(Beginning of MATERIAL SHOWN)

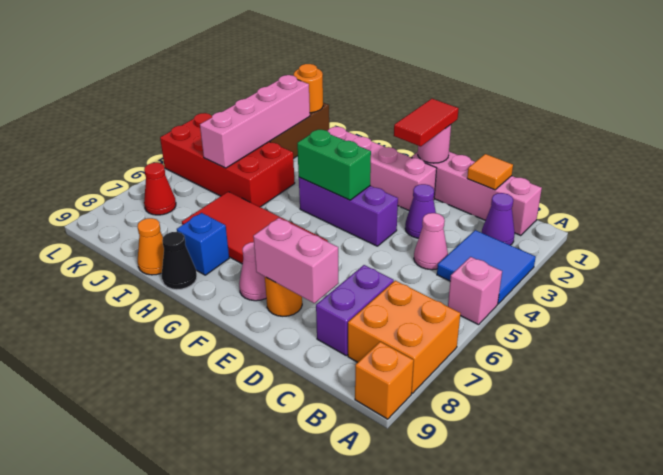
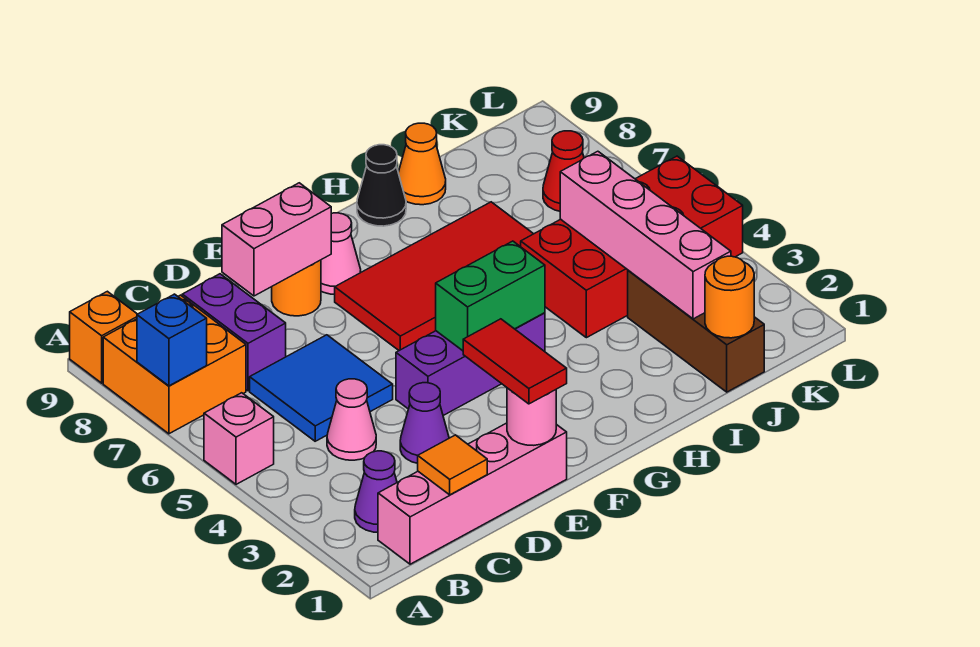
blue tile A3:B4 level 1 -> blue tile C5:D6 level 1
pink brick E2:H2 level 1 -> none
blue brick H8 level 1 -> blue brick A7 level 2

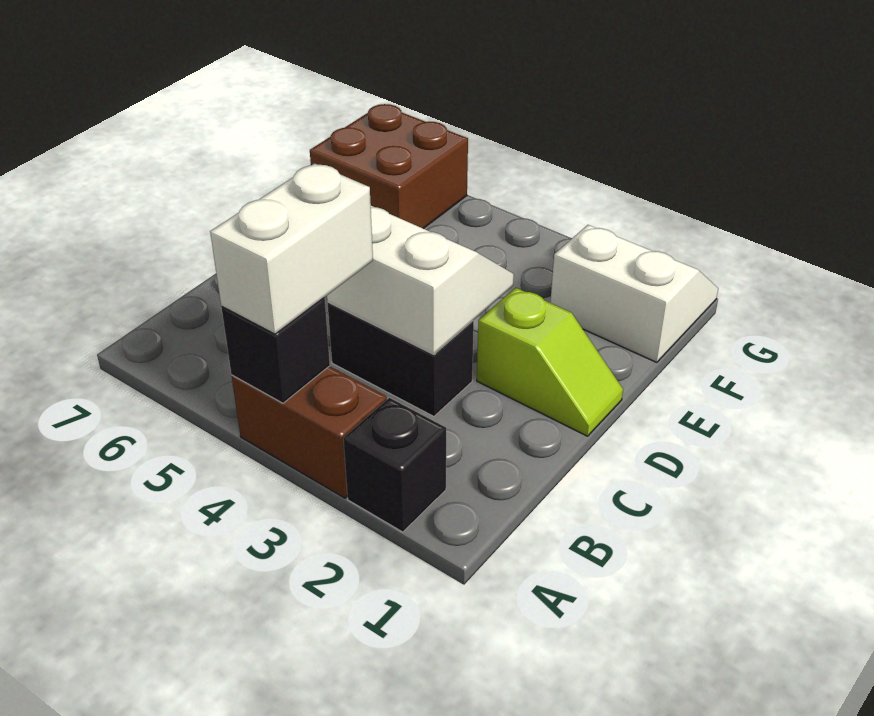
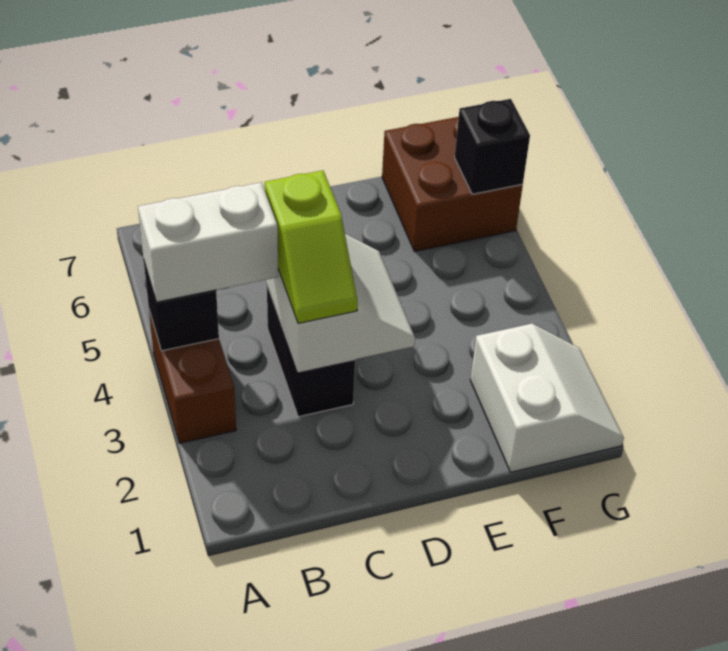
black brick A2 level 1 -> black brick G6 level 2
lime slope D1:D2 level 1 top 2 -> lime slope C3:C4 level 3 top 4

(End of MATERIAL SHOWN)

> **WORK INSTRUCTIONS**
Please print the entries shown above again, exactly, and skip the pictures.

> **RESULT**
blue tile A3:B4 level 1 -> blue tile C5:D6 level 1
pink brick E2:H2 level 1 -> none
blue brick H8 level 1 -> blue brick A7 level 2

black brick A2 level 1 -> black brick G6 level 2
lime slope D1:D2 level 1 top 2 -> lime slope C3:C4 level 3 top 4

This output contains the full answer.